------ Task input ------

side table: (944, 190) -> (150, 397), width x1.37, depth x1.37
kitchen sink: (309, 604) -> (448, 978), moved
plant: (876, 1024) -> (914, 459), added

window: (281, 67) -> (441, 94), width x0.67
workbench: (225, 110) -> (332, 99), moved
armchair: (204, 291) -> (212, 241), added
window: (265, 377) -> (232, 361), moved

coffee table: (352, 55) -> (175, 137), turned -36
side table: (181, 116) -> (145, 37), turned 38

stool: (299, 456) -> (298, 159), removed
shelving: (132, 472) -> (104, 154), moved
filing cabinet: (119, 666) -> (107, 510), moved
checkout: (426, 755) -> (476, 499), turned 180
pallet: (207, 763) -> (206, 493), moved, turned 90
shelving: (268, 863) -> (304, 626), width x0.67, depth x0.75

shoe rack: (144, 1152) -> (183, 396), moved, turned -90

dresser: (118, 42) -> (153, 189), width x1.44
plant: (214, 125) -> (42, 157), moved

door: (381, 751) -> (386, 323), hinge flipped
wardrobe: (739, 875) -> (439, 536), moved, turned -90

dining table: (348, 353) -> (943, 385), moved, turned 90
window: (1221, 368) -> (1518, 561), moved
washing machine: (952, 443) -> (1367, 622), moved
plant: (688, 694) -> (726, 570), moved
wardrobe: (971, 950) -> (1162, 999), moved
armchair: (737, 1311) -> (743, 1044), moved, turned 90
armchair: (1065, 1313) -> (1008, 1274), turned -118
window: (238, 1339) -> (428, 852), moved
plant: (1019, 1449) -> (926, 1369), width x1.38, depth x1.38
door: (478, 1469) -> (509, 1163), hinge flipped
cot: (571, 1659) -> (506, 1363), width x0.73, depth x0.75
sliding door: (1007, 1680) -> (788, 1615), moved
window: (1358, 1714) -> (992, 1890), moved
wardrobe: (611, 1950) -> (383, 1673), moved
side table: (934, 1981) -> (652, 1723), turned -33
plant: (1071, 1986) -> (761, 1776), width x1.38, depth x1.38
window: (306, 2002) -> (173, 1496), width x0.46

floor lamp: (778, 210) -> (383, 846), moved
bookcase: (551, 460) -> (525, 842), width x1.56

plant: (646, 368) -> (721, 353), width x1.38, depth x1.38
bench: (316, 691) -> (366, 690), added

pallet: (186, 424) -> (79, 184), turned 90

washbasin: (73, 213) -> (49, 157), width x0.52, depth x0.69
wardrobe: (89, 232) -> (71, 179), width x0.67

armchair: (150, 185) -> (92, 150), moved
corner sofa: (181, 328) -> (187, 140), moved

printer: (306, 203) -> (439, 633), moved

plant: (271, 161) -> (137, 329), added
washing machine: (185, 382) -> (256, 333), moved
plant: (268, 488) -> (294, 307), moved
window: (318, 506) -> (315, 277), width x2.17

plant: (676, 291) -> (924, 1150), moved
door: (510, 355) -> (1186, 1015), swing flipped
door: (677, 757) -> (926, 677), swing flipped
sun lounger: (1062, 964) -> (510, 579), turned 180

------

* Problem description:
Each line above that includes "table" should be shown.

* Written reply:
side table: (944, 190) -> (150, 397), width x1.37, depth x1.37
coffee table: (352, 55) -> (175, 137), turned -36
side table: (181, 116) -> (145, 37), turned 38
dining table: (348, 353) -> (943, 385), moved, turned 90
side table: (934, 1981) -> (652, 1723), turned -33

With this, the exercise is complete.